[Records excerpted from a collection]
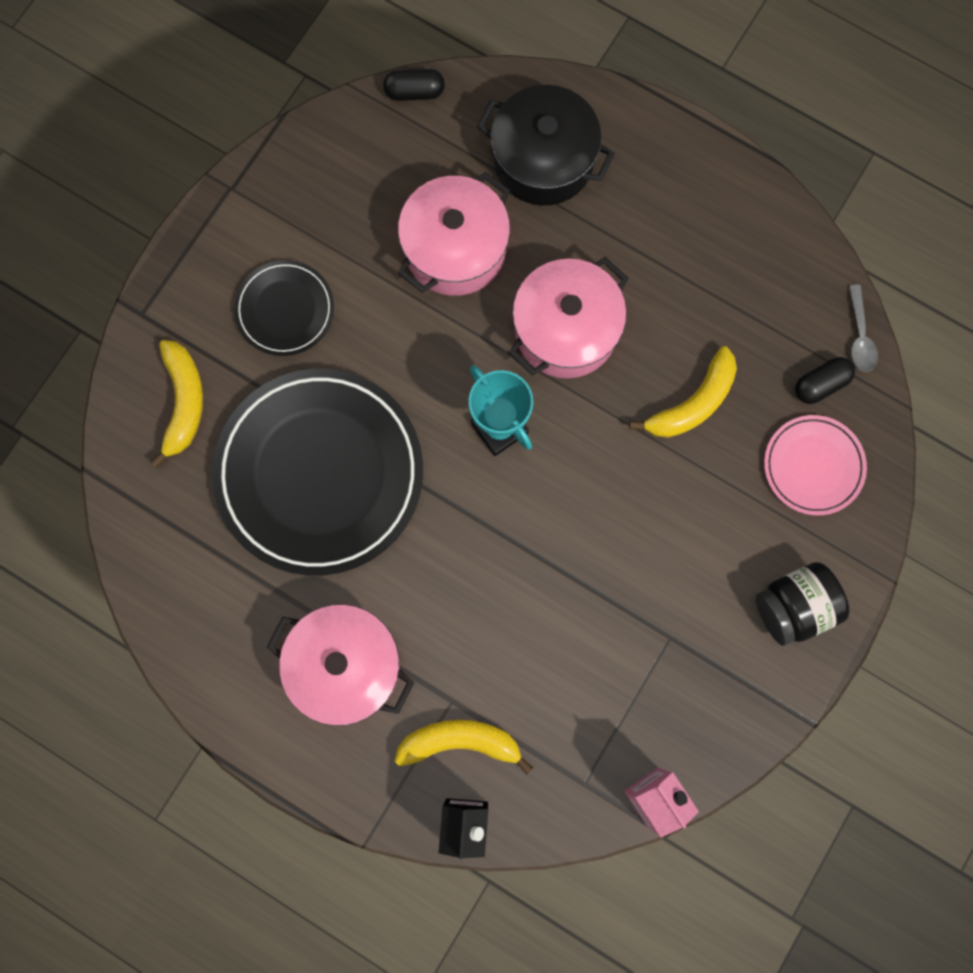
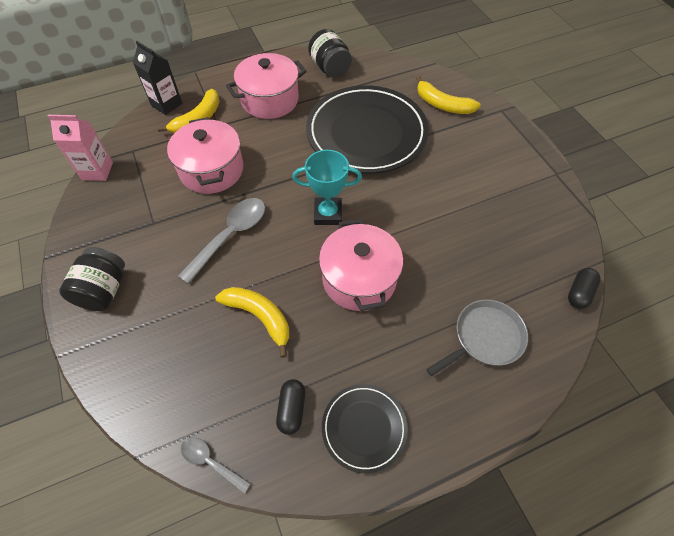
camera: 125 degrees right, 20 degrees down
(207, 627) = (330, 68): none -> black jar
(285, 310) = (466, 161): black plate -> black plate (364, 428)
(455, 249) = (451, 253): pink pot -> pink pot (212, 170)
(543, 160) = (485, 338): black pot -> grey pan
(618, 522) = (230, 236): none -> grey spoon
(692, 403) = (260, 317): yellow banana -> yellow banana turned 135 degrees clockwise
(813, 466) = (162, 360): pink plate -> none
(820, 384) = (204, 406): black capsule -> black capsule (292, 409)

* * *

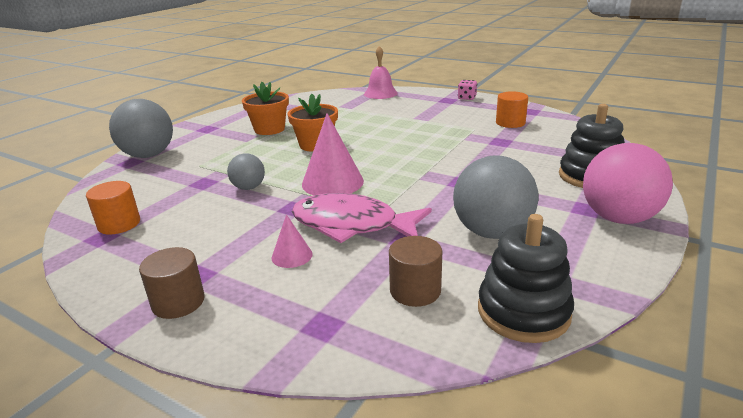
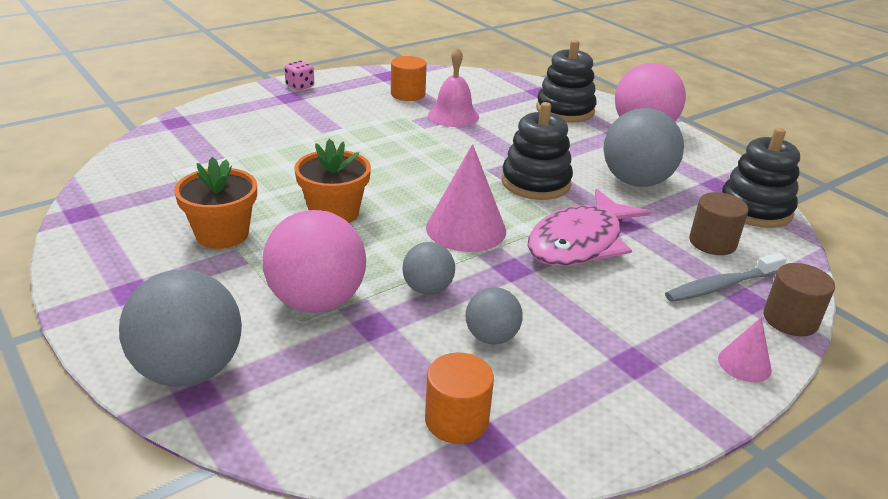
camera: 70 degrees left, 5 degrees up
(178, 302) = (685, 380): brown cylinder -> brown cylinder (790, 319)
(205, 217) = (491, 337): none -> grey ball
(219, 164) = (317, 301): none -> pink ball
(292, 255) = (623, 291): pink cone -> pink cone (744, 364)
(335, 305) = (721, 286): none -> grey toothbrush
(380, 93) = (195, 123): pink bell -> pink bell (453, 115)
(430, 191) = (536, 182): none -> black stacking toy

ACTION ITEM
All lines above that include the word "ball" should be located and copied.

TASK RESPONSE
(205, 217) = (491, 337): none -> grey ball
(219, 164) = (317, 301): none -> pink ball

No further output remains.